INSTRUCTIONS FOR THE TASK >>
Take the entries below and print, exactly, the stretch from the line containing "pink camera: [450,123,517,211]" through the line containing "turquoise hammer: [34,58,89,116]", both included.

SUPPLIED INFORMATION START

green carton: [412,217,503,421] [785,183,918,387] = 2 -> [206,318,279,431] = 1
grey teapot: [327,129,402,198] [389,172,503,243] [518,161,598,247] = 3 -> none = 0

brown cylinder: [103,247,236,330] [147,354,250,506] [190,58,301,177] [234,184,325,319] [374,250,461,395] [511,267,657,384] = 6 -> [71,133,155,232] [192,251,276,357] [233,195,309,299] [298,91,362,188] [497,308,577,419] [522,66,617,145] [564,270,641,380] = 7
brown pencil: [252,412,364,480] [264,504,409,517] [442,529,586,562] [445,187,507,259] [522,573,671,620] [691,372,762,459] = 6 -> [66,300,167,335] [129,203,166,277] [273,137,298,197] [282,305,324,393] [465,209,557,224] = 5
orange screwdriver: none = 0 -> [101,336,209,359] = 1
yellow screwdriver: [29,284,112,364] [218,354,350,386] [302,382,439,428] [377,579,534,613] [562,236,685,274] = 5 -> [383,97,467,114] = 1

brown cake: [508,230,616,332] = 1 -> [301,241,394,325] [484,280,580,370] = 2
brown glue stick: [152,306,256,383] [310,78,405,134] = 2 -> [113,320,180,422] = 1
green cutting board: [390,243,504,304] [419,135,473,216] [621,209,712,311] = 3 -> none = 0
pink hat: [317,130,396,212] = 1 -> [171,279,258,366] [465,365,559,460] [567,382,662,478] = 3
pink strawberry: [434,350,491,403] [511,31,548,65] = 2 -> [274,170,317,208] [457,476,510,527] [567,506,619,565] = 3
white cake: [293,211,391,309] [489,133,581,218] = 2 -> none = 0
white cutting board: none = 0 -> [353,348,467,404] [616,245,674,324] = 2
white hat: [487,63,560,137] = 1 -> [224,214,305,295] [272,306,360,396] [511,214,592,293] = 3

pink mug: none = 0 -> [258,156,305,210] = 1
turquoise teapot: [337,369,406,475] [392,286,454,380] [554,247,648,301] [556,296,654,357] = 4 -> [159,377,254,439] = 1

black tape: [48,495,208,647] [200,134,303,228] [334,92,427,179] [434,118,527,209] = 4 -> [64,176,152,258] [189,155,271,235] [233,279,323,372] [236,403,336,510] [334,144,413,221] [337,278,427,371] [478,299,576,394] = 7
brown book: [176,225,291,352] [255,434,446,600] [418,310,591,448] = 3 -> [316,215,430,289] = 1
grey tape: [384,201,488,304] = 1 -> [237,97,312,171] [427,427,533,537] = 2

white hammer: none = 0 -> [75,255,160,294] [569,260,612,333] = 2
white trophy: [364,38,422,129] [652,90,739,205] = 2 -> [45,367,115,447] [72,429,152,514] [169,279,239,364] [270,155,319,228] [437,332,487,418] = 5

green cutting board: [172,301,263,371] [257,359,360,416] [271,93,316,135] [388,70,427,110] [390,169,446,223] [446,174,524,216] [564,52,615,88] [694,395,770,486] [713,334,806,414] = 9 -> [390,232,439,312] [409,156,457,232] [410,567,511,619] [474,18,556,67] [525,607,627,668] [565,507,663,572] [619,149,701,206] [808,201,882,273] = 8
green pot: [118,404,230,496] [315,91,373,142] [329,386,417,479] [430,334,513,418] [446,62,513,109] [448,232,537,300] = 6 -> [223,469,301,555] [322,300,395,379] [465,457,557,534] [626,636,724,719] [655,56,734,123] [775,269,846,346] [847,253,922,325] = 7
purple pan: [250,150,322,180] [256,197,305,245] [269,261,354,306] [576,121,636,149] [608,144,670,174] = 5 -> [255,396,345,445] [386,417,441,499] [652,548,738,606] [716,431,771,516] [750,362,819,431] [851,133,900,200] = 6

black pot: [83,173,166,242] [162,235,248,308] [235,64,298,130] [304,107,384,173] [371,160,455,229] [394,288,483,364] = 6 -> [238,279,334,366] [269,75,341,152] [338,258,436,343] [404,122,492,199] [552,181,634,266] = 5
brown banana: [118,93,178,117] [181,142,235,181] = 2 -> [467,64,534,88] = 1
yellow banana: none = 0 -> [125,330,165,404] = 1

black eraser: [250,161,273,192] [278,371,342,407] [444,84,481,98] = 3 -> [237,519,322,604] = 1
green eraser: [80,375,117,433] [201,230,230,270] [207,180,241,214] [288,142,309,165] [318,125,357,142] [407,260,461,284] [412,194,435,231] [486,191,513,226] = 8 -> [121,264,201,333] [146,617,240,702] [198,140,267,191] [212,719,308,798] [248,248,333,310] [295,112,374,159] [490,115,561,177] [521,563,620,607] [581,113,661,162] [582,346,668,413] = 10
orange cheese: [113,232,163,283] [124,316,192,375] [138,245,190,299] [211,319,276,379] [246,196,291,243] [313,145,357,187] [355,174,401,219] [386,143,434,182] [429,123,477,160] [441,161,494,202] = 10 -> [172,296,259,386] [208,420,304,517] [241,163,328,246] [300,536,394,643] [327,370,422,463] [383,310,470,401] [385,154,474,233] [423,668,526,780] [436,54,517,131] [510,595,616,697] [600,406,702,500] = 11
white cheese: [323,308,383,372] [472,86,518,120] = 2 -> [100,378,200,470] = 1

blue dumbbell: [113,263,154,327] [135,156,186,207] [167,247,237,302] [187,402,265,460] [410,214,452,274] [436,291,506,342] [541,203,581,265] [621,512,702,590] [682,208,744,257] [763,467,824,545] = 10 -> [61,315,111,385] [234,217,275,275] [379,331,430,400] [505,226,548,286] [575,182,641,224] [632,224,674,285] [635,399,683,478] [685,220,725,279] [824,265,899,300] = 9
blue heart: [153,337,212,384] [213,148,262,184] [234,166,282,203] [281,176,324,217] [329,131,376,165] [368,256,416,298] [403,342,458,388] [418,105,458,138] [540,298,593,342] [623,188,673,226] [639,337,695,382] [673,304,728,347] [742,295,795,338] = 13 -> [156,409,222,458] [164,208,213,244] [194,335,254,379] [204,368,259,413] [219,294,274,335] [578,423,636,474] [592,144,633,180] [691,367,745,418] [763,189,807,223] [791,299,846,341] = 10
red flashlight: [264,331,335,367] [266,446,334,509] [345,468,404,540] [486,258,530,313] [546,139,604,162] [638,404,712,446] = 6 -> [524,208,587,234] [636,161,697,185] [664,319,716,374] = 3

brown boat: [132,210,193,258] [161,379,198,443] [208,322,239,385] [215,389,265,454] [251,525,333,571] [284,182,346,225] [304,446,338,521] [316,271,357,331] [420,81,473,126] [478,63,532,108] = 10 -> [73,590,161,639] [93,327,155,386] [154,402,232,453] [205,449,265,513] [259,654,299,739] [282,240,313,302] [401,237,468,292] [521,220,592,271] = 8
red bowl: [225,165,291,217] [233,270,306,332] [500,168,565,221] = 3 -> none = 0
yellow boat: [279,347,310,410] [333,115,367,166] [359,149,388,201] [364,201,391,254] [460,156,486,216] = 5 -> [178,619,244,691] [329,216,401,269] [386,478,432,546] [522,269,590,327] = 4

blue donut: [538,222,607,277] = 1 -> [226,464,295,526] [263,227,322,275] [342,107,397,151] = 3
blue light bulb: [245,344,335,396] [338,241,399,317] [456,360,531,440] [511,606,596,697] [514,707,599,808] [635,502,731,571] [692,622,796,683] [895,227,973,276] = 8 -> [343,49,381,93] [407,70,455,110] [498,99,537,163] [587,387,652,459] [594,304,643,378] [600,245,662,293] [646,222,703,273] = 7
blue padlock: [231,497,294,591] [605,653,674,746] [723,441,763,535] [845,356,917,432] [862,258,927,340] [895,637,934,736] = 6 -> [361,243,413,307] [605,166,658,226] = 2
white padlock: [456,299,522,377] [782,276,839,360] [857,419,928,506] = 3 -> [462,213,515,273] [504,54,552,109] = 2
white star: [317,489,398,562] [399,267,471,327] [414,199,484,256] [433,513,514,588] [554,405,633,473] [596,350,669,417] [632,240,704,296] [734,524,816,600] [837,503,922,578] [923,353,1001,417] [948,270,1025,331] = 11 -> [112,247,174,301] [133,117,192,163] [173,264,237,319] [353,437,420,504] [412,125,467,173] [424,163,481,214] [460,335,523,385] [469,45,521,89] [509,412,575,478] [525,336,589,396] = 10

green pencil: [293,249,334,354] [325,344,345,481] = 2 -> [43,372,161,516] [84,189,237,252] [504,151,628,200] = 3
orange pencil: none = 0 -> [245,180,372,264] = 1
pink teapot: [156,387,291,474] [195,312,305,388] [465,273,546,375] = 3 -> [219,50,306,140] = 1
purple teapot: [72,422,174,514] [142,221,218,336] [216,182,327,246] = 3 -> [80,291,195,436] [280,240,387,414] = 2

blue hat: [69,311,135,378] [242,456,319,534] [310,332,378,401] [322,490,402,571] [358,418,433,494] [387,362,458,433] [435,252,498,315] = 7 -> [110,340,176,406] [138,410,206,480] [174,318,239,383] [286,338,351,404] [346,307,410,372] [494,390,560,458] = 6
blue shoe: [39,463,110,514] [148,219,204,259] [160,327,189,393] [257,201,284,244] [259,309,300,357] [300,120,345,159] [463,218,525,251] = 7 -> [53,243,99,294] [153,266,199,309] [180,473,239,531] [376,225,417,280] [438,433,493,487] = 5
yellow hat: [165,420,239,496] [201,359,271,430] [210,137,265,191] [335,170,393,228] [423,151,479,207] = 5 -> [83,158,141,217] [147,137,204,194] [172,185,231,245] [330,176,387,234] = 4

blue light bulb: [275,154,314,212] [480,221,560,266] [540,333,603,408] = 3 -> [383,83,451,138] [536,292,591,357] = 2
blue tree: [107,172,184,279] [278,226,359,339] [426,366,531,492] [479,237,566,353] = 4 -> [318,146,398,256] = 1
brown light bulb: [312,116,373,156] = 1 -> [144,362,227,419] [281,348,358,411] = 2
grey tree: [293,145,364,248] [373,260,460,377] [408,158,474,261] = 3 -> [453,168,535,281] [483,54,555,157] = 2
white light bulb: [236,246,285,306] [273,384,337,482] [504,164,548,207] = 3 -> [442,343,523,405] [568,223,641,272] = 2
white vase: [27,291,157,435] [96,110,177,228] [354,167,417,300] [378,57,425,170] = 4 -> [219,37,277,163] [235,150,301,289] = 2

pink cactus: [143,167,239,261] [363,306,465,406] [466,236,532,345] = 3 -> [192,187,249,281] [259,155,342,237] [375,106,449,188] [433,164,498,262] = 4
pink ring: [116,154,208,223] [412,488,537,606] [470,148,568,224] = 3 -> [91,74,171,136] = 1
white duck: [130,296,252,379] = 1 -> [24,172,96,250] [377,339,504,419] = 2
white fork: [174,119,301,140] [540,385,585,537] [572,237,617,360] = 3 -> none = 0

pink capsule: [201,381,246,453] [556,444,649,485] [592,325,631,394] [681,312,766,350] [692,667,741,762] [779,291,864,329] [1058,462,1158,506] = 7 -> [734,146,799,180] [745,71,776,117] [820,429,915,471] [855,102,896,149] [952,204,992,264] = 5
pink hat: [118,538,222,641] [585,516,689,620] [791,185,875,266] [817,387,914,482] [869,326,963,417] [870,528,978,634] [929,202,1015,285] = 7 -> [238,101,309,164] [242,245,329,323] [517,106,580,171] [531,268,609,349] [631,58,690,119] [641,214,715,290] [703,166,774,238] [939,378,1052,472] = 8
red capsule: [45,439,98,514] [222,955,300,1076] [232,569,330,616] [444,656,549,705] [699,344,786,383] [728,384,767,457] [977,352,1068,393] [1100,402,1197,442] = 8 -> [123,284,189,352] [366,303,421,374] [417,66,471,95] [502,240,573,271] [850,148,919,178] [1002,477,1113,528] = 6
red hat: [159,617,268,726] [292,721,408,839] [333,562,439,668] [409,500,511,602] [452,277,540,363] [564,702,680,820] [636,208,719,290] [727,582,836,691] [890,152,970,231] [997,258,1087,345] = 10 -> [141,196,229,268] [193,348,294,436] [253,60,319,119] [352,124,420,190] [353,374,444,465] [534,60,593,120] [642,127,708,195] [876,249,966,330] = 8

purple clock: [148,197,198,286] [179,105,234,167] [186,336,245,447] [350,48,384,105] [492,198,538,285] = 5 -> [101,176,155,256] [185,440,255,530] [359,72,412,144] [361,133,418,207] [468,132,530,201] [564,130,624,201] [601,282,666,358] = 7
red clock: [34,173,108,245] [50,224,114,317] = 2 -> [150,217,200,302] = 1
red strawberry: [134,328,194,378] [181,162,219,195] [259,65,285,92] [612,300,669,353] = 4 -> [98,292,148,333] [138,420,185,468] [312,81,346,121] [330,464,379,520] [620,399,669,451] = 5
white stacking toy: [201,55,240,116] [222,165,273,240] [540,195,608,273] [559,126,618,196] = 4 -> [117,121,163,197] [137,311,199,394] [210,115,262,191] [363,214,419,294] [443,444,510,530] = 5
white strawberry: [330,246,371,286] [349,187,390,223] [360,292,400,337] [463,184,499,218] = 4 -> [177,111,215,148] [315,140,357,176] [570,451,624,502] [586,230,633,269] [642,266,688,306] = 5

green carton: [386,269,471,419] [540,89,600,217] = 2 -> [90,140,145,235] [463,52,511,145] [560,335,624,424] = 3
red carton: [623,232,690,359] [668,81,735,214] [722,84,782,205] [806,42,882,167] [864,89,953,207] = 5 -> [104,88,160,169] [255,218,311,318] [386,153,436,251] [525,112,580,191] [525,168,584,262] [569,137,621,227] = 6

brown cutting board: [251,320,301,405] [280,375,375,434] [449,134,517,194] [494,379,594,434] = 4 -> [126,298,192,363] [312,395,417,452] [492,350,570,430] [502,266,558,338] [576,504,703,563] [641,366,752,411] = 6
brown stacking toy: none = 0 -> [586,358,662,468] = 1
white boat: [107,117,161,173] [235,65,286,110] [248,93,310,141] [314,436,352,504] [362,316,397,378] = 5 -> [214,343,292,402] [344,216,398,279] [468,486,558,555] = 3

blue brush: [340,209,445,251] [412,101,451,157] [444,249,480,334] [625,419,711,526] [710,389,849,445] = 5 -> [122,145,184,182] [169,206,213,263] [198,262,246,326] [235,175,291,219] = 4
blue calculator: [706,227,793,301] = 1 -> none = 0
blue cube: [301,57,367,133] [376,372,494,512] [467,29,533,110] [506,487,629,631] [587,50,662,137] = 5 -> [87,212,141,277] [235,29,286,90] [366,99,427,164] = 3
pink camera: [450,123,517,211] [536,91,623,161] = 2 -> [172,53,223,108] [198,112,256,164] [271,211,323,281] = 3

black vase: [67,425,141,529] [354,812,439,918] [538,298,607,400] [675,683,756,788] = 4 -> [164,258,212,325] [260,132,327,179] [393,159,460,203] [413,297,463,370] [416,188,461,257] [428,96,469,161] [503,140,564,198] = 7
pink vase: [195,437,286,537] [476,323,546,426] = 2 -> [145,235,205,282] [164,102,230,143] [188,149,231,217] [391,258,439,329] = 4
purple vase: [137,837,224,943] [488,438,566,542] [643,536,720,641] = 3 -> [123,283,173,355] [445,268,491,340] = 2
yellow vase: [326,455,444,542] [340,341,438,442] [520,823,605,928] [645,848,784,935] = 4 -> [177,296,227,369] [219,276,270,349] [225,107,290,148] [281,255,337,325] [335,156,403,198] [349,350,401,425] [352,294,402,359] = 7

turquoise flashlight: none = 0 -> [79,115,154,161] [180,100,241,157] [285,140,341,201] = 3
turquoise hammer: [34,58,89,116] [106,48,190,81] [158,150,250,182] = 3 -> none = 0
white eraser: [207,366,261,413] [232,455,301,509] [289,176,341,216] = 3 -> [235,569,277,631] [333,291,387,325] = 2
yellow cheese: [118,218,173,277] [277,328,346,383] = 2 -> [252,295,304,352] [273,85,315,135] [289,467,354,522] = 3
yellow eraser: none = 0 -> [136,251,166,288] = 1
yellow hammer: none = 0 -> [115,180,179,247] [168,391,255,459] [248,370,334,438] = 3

SUPPLIED INFORMATION END

SOLUTION TO THE PROBLEM >>
pink camera: [450,123,517,211] [536,91,623,161] = 2 -> [172,53,223,108] [198,112,256,164] [271,211,323,281] = 3

black vase: [67,425,141,529] [354,812,439,918] [538,298,607,400] [675,683,756,788] = 4 -> [164,258,212,325] [260,132,327,179] [393,159,460,203] [413,297,463,370] [416,188,461,257] [428,96,469,161] [503,140,564,198] = 7
pink vase: [195,437,286,537] [476,323,546,426] = 2 -> [145,235,205,282] [164,102,230,143] [188,149,231,217] [391,258,439,329] = 4
purple vase: [137,837,224,943] [488,438,566,542] [643,536,720,641] = 3 -> [123,283,173,355] [445,268,491,340] = 2
yellow vase: [326,455,444,542] [340,341,438,442] [520,823,605,928] [645,848,784,935] = 4 -> [177,296,227,369] [219,276,270,349] [225,107,290,148] [281,255,337,325] [335,156,403,198] [349,350,401,425] [352,294,402,359] = 7

turquoise flashlight: none = 0 -> [79,115,154,161] [180,100,241,157] [285,140,341,201] = 3
turquoise hammer: [34,58,89,116] [106,48,190,81] [158,150,250,182] = 3 -> none = 0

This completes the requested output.